From the entries that follow, copy exactly the lines beginning at the line holding "(214, 320) = (468, 54): green" and continuing through the line holding "(614, 438) = (104, 245): white".

**DATA SUPPLIED**
#####

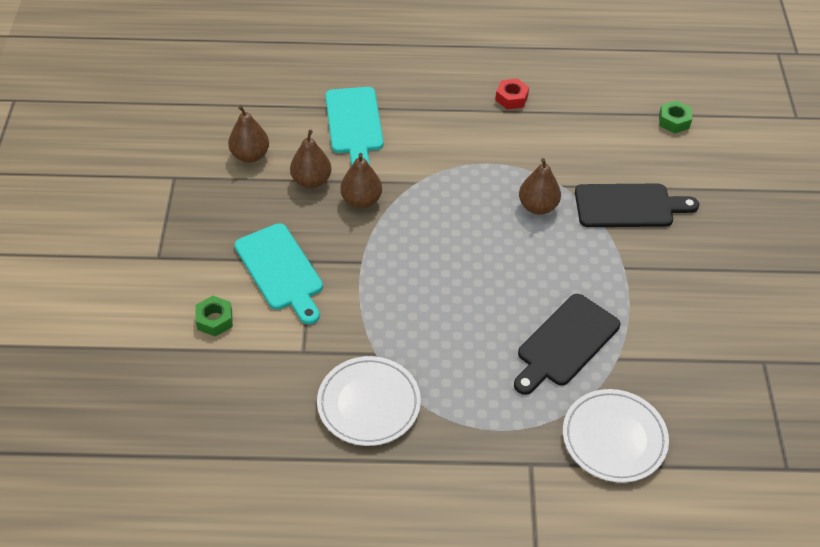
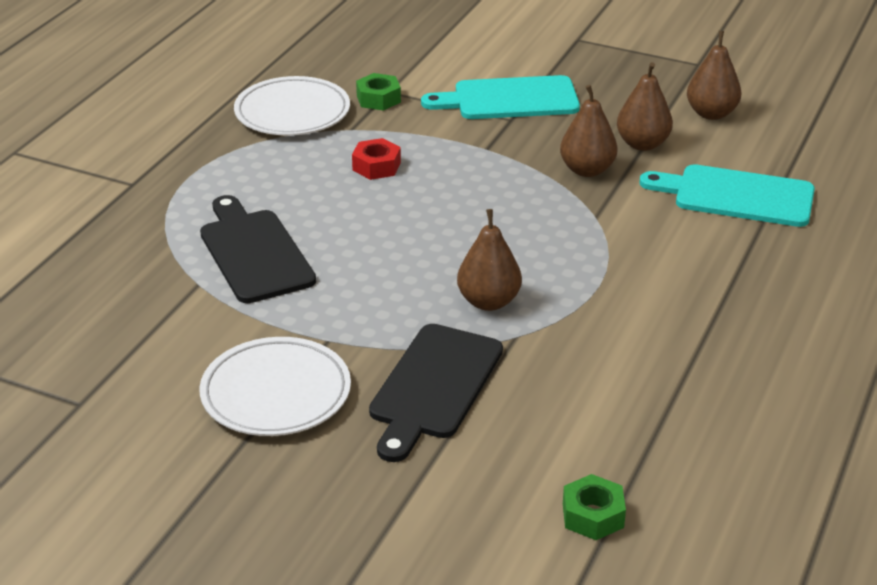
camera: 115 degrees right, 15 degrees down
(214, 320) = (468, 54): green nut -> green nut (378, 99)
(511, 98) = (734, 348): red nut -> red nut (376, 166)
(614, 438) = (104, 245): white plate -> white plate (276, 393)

#####

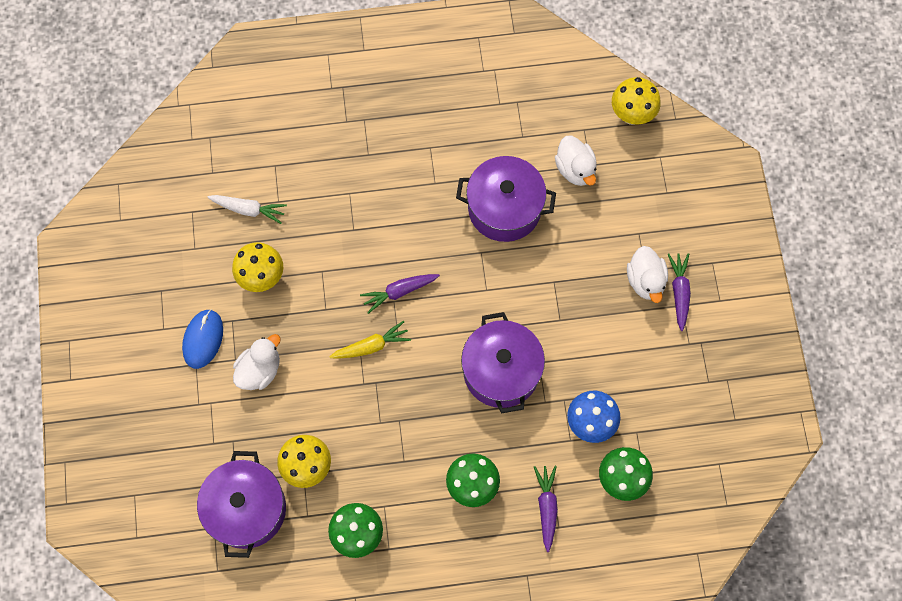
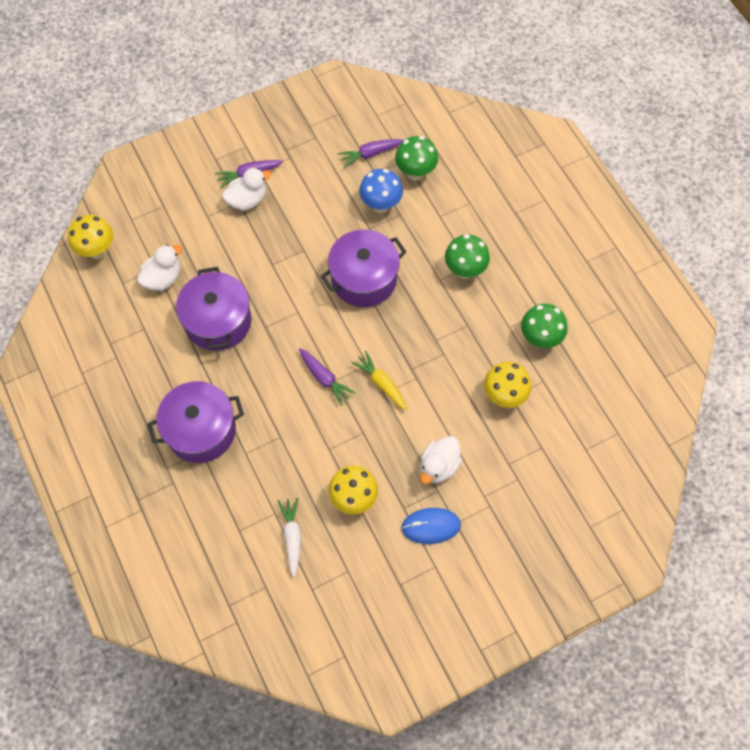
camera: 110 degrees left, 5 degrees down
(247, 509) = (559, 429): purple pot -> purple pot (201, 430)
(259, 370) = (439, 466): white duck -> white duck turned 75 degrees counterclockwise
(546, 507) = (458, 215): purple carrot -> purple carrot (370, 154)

#####

**TASK RESULT**
(214, 320) = (468, 54): green nut -> green nut (378, 99)
(511, 98) = (734, 348): red nut -> red nut (376, 166)
(614, 438) = (104, 245): white plate -> white plate (276, 393)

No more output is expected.